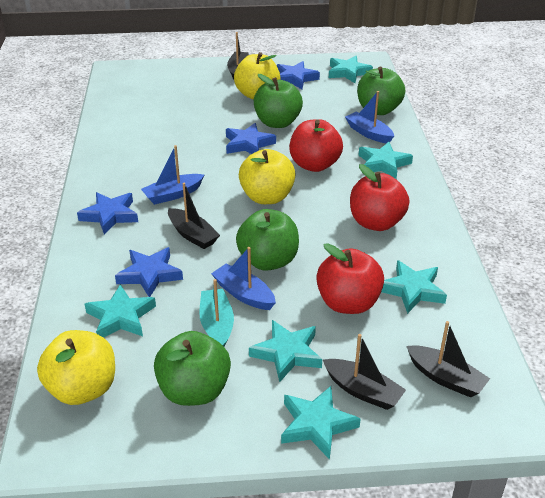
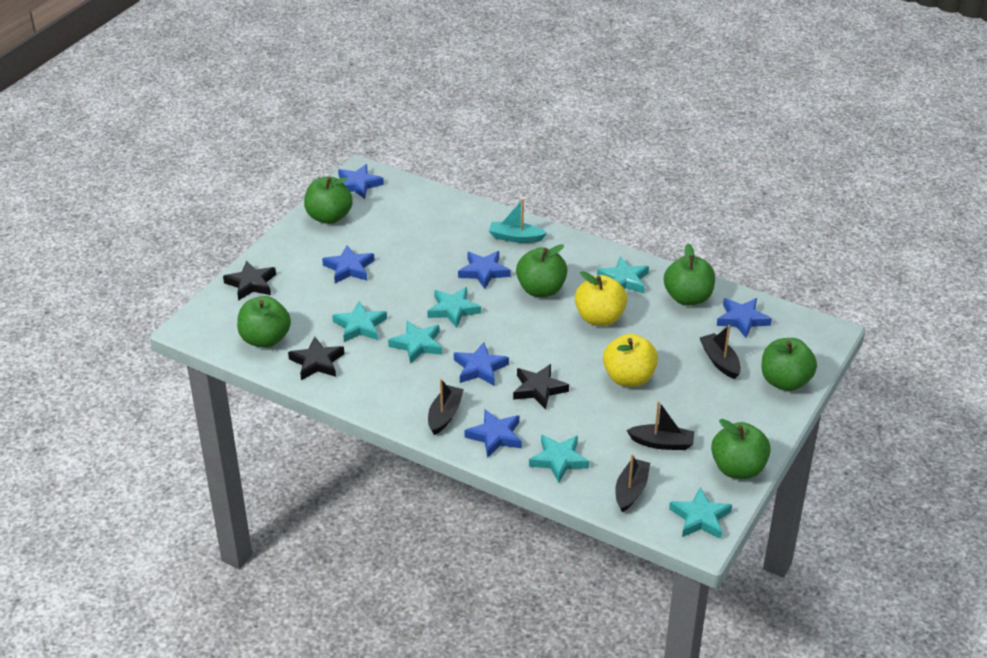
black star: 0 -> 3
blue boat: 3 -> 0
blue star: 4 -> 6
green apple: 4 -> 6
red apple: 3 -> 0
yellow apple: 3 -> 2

* * *

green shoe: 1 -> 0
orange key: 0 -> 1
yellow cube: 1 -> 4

**What is being asked**
Only the number should be given: the count of lines above that hold the word "apple".

**Expected output**
3